*** Opening The records ***

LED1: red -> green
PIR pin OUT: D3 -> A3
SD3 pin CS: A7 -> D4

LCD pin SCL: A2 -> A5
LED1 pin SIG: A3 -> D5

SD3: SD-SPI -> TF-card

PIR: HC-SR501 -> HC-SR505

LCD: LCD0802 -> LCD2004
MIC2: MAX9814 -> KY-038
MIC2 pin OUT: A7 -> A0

*** Closing The records ***

## What to work on
Copy out each record, keeping every word as it is.

## Response to this task
LED1: red -> green
PIR pin OUT: D3 -> A3
SD3 pin CS: A7 -> D4

LCD pin SCL: A2 -> A5
LED1 pin SIG: A3 -> D5

SD3: SD-SPI -> TF-card

PIR: HC-SR501 -> HC-SR505

LCD: LCD0802 -> LCD2004
MIC2: MAX9814 -> KY-038
MIC2 pin OUT: A7 -> A0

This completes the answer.